> **What the task requires**
Go through the material below and copy out every line that contains the word "cabinetry". Only lines whose capitalization of the word matches count.
________________
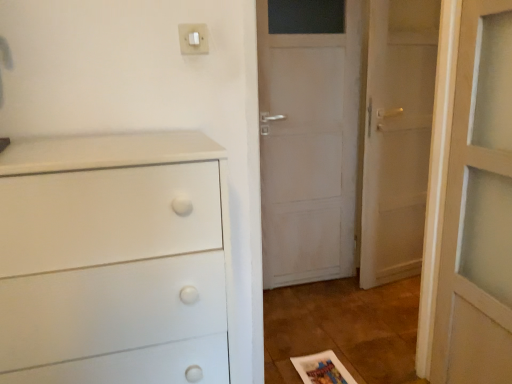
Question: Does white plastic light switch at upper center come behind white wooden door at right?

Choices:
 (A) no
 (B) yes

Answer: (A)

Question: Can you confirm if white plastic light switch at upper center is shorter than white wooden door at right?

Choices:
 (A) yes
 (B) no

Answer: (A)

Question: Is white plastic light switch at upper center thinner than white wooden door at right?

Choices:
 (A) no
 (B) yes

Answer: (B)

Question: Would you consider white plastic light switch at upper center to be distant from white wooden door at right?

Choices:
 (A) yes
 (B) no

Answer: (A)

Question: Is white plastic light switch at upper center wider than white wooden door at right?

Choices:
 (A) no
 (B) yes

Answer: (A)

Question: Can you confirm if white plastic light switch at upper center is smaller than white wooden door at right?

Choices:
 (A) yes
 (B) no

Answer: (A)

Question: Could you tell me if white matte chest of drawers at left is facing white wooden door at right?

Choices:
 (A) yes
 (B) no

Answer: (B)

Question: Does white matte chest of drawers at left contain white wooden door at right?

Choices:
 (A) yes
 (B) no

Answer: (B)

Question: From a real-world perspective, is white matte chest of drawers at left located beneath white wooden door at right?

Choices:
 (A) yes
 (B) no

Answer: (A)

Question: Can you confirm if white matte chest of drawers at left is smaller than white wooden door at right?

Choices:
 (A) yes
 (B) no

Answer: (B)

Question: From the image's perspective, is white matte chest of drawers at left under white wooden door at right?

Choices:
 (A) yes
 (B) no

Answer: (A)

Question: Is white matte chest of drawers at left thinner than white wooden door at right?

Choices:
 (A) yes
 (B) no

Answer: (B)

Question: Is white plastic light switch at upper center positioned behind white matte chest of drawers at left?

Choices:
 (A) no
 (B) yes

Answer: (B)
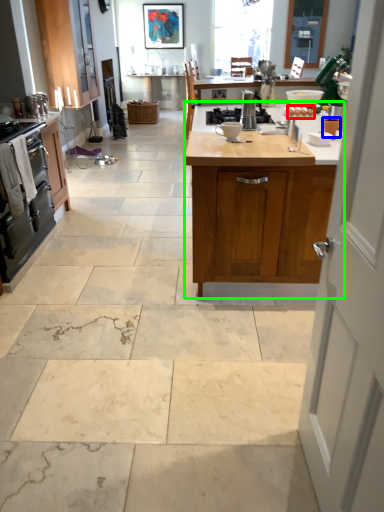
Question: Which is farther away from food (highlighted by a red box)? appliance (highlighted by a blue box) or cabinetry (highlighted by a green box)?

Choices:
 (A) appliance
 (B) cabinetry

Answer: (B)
________________
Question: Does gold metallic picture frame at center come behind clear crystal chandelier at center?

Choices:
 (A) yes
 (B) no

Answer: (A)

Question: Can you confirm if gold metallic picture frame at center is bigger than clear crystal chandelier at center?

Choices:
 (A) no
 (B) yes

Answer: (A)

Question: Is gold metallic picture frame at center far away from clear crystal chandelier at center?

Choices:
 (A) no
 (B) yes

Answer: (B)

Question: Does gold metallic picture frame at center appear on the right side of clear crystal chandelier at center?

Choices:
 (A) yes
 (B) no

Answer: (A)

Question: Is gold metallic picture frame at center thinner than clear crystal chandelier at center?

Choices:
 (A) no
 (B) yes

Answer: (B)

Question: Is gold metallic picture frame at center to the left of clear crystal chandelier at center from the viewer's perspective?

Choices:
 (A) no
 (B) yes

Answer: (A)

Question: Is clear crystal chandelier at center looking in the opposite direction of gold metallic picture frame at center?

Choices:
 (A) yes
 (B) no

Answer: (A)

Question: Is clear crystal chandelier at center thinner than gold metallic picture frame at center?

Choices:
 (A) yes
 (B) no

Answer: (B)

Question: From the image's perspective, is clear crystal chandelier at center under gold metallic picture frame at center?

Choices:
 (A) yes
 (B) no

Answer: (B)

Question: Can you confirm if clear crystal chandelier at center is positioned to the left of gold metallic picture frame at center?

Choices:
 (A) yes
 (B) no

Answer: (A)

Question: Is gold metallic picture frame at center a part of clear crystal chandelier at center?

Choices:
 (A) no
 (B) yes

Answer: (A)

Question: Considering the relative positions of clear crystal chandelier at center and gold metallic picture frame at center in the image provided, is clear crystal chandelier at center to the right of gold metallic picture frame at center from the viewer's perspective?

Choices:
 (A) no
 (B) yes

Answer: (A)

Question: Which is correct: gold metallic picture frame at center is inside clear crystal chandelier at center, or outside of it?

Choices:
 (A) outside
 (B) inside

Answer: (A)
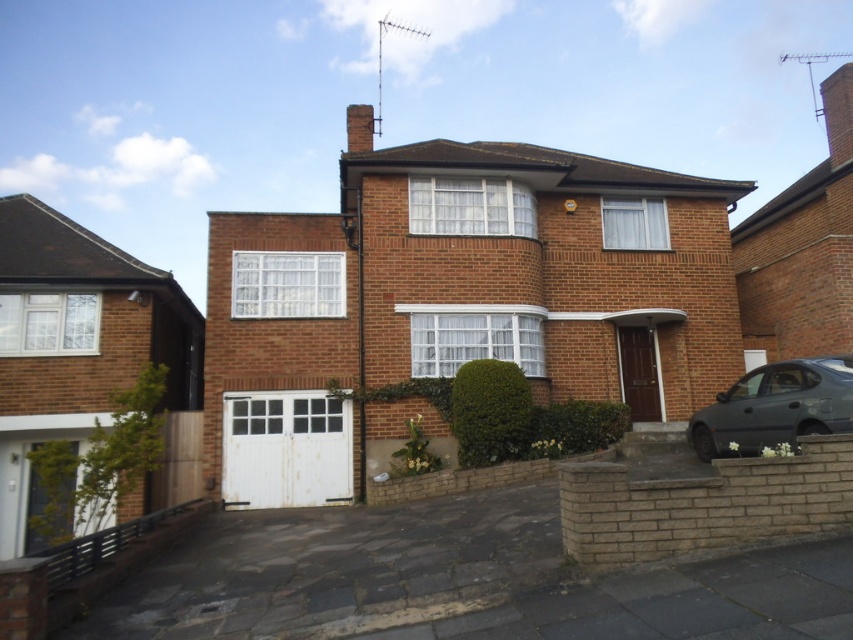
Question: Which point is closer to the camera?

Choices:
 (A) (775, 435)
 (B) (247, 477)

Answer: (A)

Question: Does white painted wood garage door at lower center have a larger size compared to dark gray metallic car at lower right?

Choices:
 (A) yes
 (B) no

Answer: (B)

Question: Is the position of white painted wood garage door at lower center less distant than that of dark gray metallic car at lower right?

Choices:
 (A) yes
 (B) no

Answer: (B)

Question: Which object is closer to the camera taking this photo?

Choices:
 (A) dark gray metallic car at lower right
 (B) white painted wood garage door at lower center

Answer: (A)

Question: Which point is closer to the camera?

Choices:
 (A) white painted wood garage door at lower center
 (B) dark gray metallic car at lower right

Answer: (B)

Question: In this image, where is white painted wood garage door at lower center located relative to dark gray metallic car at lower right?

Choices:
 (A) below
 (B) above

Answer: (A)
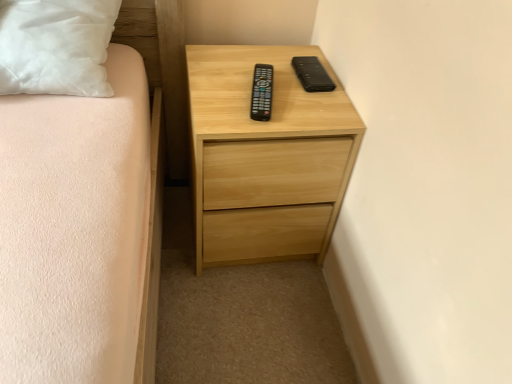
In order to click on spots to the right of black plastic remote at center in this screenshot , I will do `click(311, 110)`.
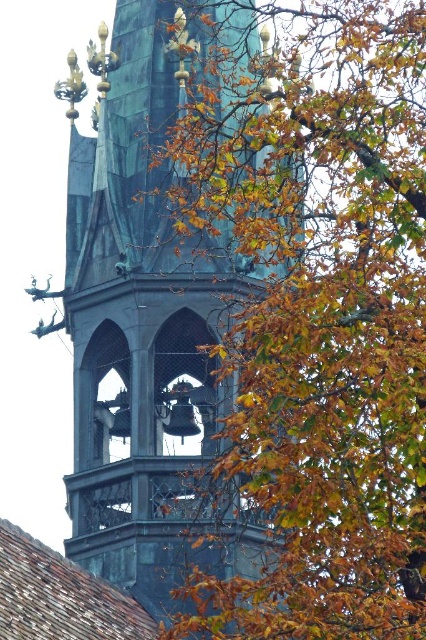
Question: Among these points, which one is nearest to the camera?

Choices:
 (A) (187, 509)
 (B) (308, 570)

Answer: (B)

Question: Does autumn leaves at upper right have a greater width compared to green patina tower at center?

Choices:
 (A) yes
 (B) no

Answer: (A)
________________
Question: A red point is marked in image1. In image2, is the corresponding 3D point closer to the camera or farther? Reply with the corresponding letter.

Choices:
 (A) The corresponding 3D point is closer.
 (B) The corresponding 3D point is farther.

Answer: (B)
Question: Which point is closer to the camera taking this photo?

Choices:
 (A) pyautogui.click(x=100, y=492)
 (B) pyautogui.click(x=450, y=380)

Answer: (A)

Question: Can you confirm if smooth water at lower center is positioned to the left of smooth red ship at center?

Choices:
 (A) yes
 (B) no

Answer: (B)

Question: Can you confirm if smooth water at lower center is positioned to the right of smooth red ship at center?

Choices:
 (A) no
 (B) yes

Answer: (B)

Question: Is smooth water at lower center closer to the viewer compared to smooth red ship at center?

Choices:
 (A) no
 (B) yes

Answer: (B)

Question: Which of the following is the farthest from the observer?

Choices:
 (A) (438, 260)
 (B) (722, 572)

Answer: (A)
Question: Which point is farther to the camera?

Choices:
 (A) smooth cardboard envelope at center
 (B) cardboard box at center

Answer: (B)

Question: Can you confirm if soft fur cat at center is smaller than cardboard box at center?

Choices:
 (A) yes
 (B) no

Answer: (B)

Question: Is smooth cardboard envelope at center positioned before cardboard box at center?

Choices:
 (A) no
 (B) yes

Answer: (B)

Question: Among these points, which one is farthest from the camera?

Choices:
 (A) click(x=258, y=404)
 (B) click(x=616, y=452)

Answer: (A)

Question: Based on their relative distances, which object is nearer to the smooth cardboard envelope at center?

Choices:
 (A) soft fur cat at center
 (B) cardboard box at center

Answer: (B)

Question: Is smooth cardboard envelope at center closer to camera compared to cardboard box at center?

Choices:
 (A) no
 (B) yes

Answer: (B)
________________
> **Reply to the task**
Question: Which is farther away from food (highlighted by a red box)? appliance (highlighted by a blue box) or cabinetry (highlighted by a green box)?
 (B) cabinetry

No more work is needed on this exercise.